The answer must be every line below that holds the word "none".

--------------------------------------------------

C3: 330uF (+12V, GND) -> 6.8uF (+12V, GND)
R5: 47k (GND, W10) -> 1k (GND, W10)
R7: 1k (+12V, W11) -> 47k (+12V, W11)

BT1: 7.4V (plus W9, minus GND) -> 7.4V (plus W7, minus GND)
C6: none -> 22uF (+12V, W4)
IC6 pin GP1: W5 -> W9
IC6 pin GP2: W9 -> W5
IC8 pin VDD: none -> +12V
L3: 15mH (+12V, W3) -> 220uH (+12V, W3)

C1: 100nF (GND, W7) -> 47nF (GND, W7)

--------------------------------------------------

**Solution for this problem**
C6: none -> 22uF (+12V, W4)
IC8 pin VDD: none -> +12V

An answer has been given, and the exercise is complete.